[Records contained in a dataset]
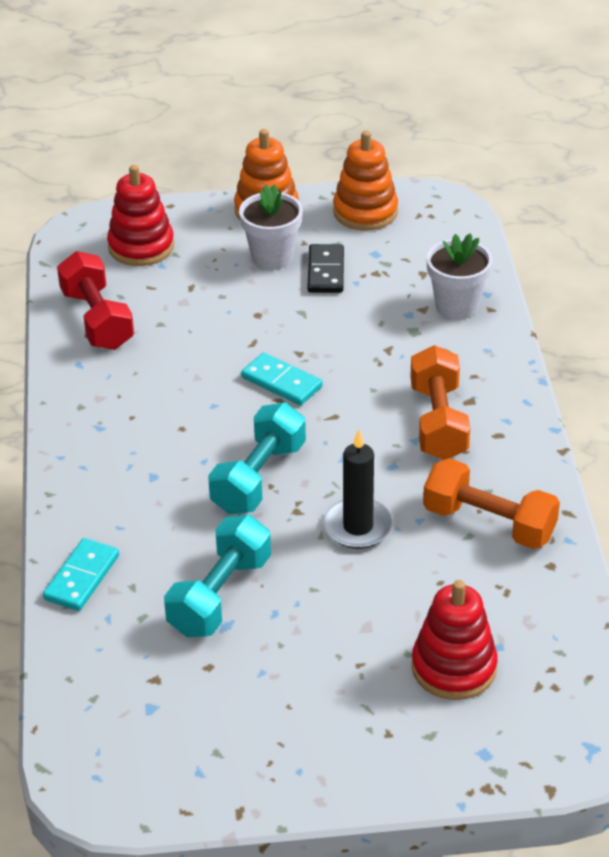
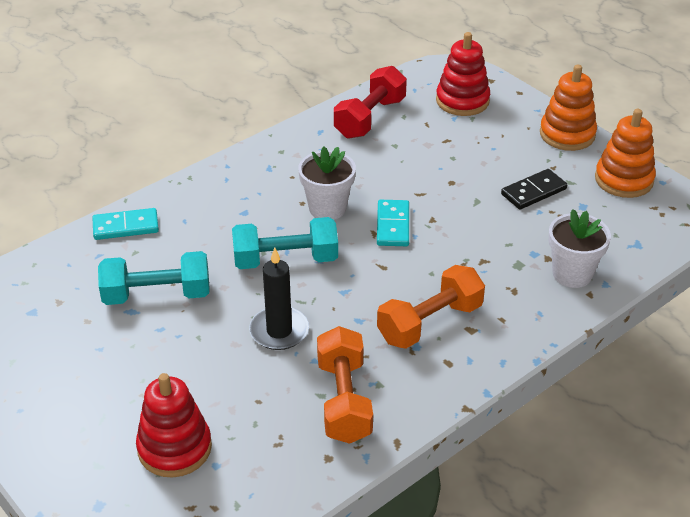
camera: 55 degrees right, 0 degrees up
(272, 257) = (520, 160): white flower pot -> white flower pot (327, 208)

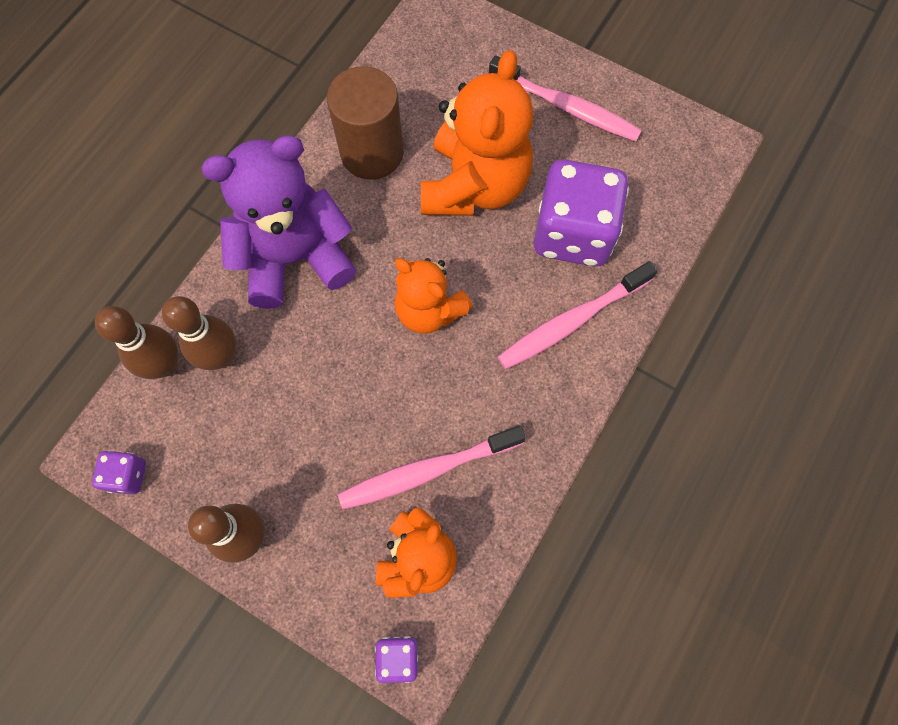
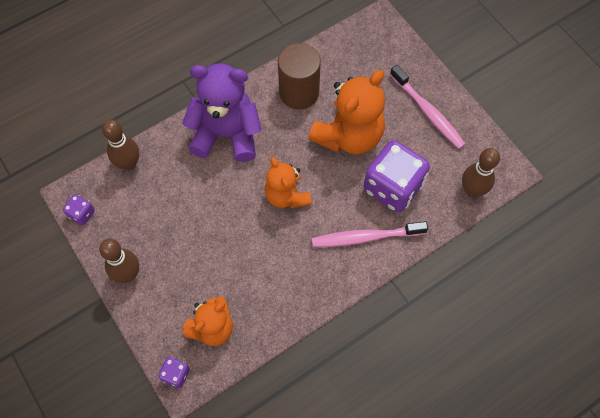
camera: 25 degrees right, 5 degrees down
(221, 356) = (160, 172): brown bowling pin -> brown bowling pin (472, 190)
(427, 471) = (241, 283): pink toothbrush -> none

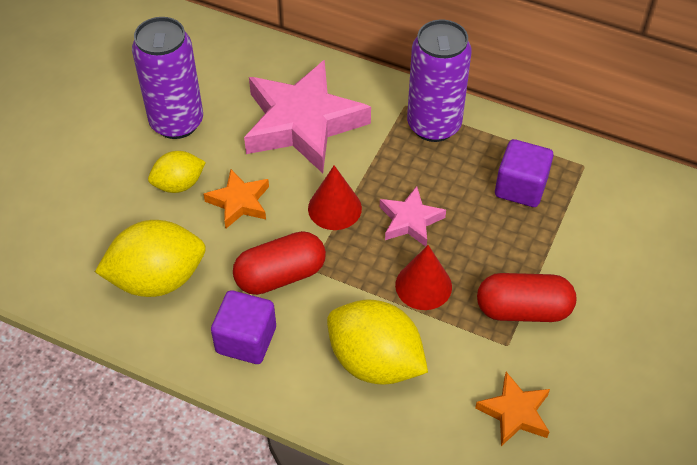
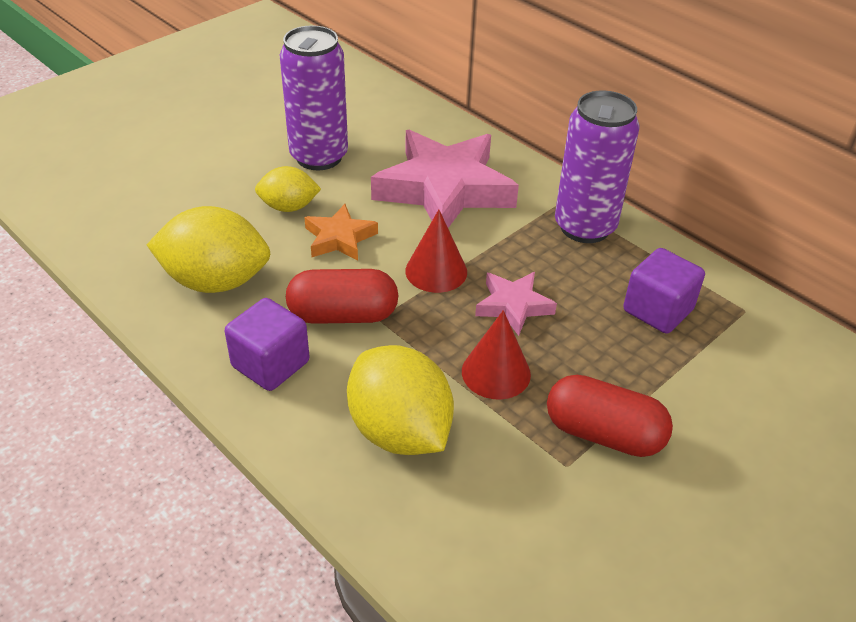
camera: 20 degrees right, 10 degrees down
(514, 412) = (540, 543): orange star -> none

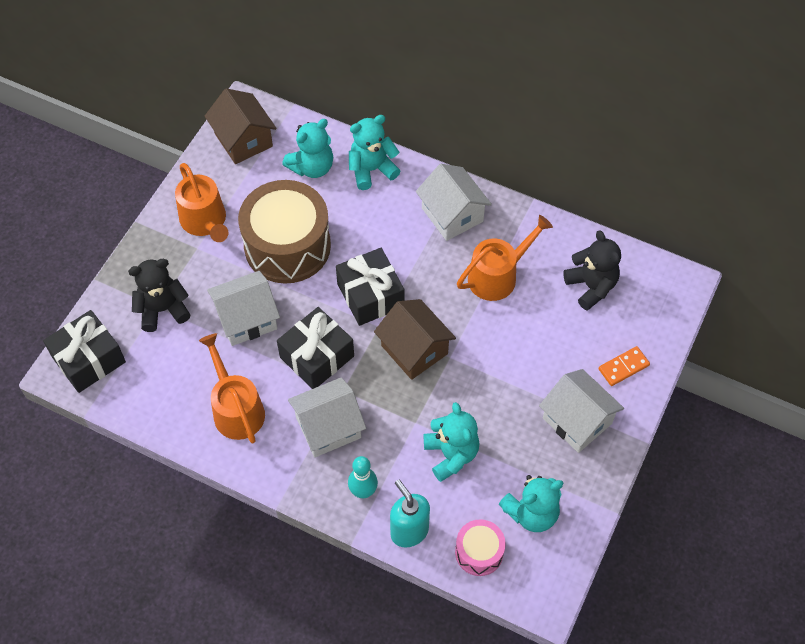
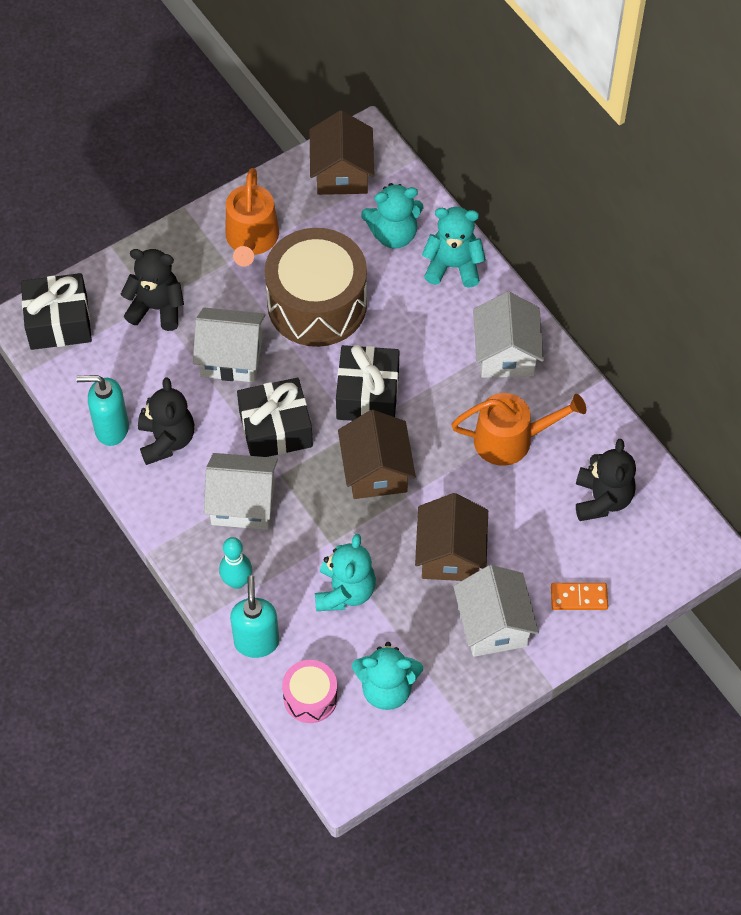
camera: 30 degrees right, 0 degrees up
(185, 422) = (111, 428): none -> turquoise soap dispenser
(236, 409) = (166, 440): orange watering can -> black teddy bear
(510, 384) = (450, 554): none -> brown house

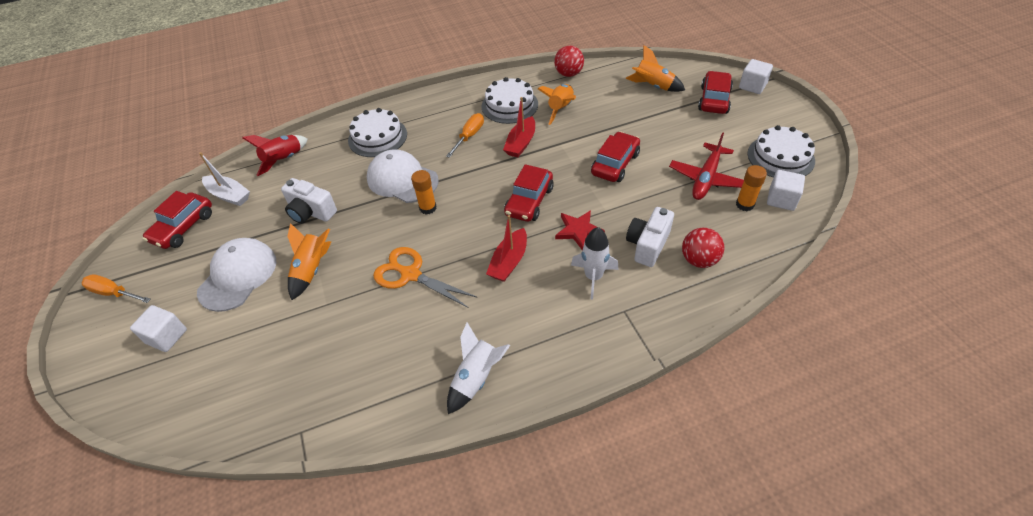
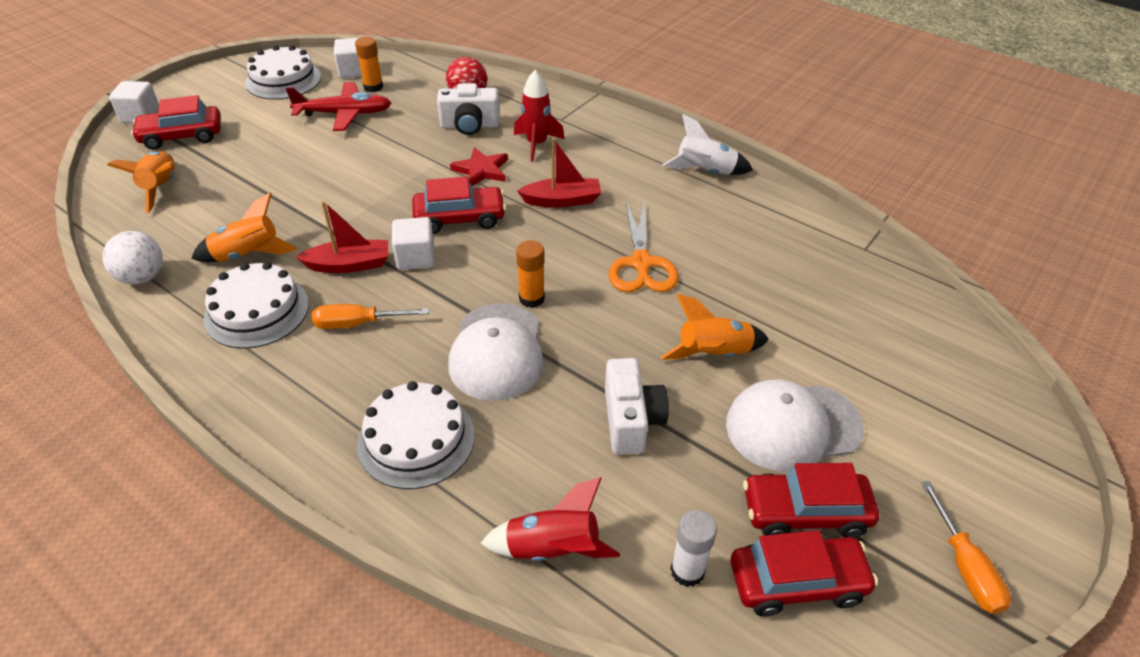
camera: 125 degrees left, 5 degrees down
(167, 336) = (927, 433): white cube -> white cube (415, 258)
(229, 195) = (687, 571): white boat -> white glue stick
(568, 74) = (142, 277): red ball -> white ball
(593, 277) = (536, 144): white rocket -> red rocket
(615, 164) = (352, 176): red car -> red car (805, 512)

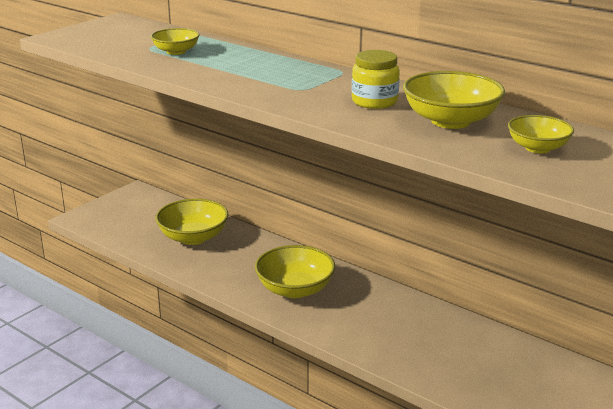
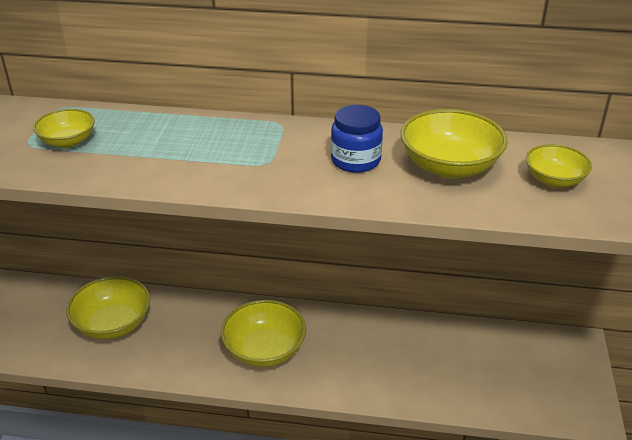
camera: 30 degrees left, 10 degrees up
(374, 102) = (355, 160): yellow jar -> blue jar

WORK TO COMPLETE:
Repeat exactly the lines in the entries from the one containing "(185, 422) = (111, 428): none" to the final line, inclusive, and nothing beyond them; skip pictures.

RESULT OF THE TASK:
(185, 422) = (111, 428): none -> turquoise soap dispenser
(236, 409) = (166, 440): orange watering can -> black teddy bear
(510, 384) = (450, 554): none -> brown house

camera: 125 degrees left, 5 degrees down
(167, 336) = (927, 433): white cube -> white cube (415, 258)
(229, 195) = (687, 571): white boat -> white glue stick
(568, 74) = (142, 277): red ball -> white ball
(593, 277) = (536, 144): white rocket -> red rocket
(615, 164) = (352, 176): red car -> red car (805, 512)

camera: 30 degrees left, 10 degrees up
(374, 102) = (355, 160): yellow jar -> blue jar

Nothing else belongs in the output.